### Problem
For each entry, return the text exactly and omit any image.

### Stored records
• • • •
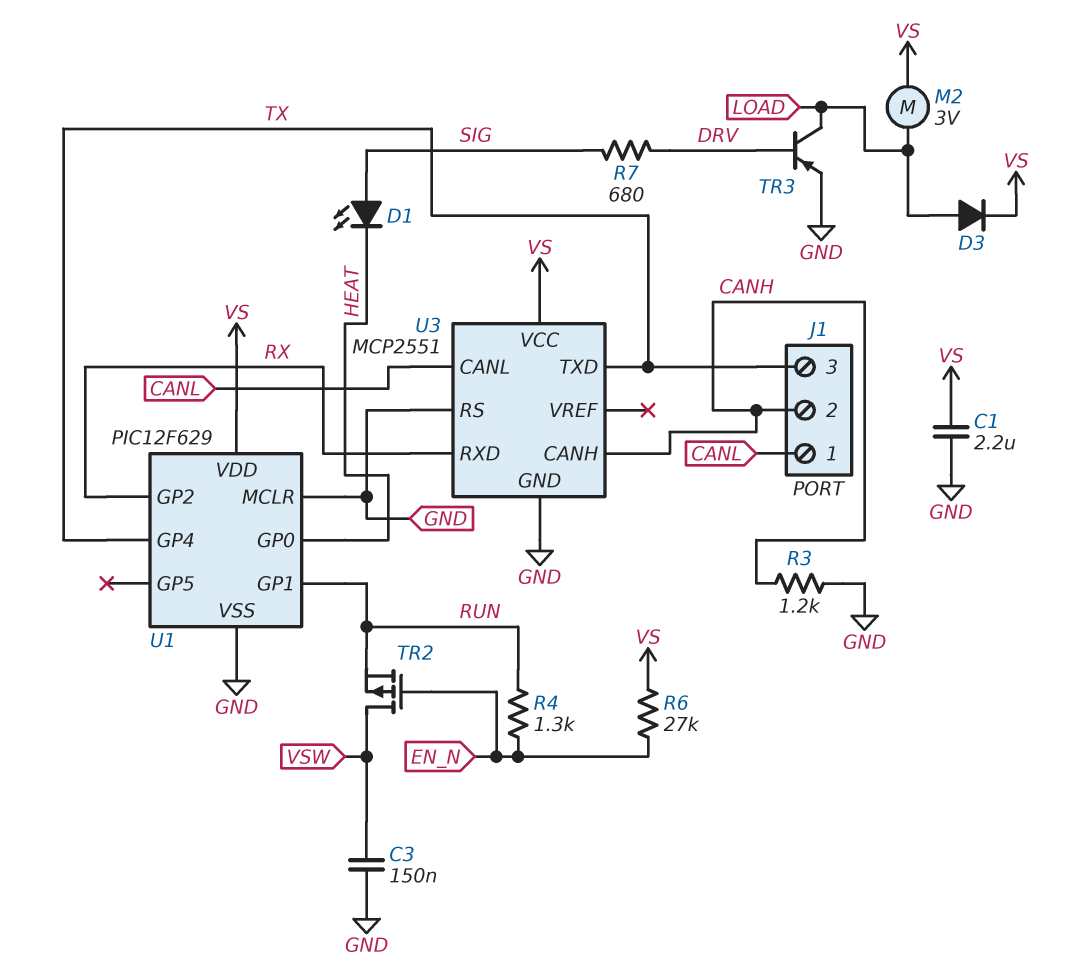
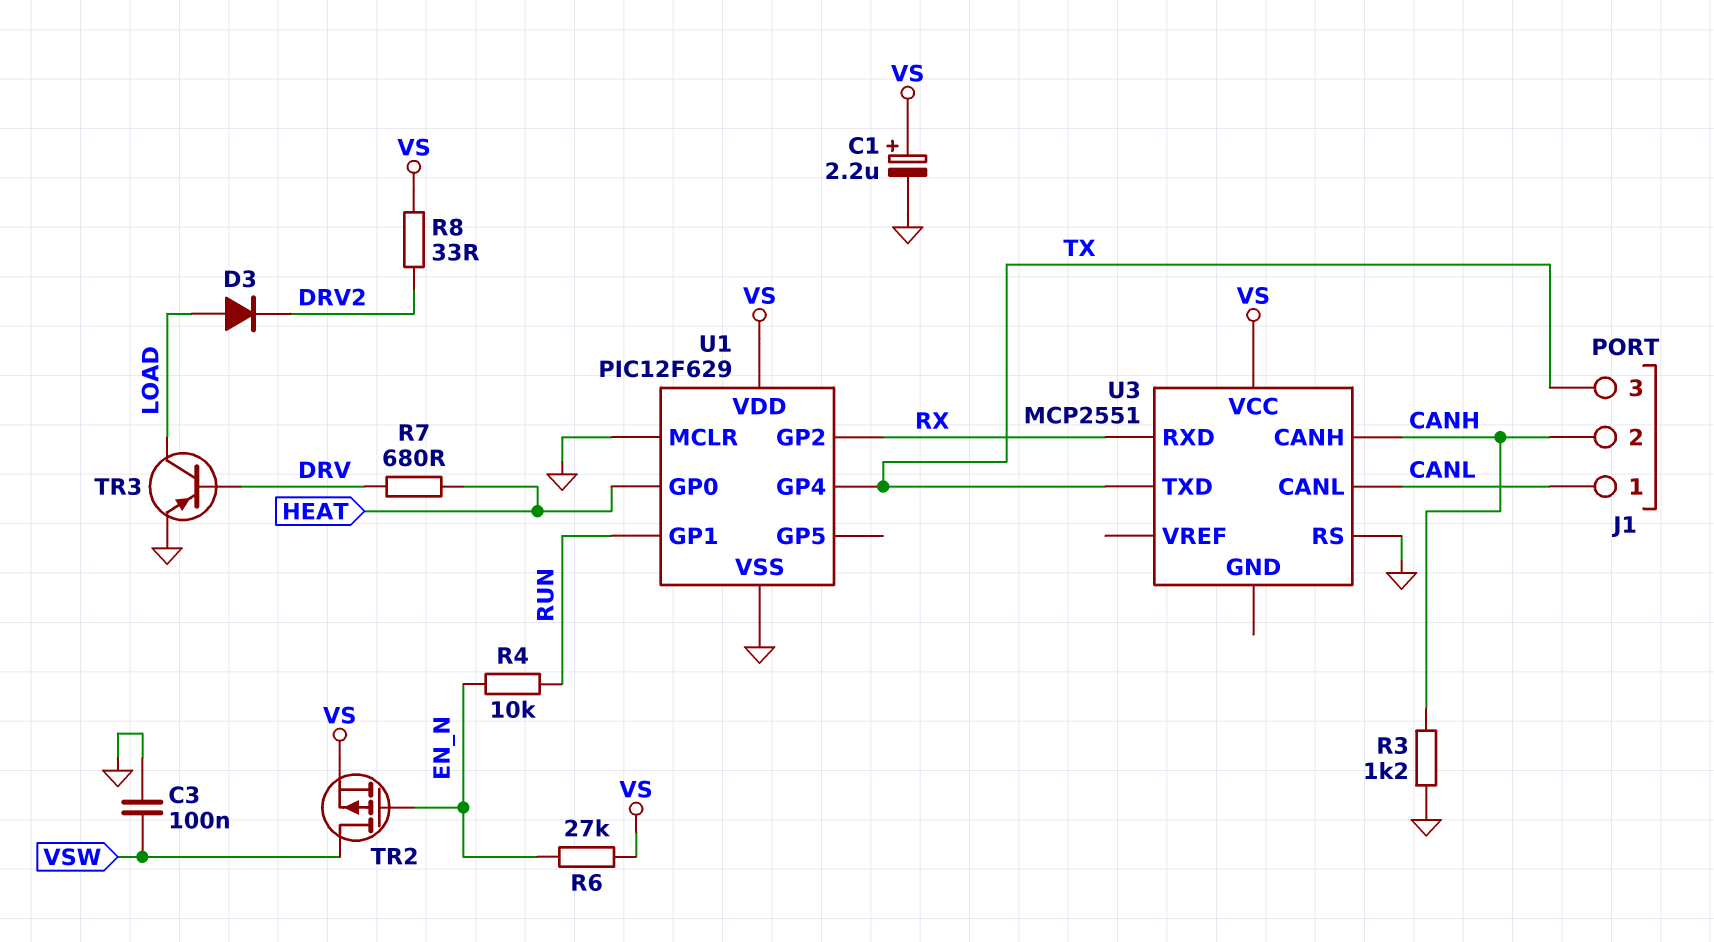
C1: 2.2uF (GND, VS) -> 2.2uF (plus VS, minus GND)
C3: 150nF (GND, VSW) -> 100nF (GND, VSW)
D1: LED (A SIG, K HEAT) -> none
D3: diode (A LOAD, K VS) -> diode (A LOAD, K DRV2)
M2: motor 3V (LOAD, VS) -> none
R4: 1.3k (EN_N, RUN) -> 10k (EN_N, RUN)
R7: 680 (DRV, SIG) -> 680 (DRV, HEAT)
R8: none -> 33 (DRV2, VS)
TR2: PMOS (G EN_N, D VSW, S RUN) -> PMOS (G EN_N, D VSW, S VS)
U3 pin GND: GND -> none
• • • •
### Answer for the task
C1: 2.2uF (GND, VS) -> 2.2uF (plus VS, minus GND)
C3: 150nF (GND, VSW) -> 100nF (GND, VSW)
D1: LED (A SIG, K HEAT) -> none
D3: diode (A LOAD, K VS) -> diode (A LOAD, K DRV2)
M2: motor 3V (LOAD, VS) -> none
R4: 1.3k (EN_N, RUN) -> 10k (EN_N, RUN)
R7: 680 (DRV, SIG) -> 680 (DRV, HEAT)
R8: none -> 33 (DRV2, VS)
TR2: PMOS (G EN_N, D VSW, S RUN) -> PMOS (G EN_N, D VSW, S VS)
U3 pin GND: GND -> none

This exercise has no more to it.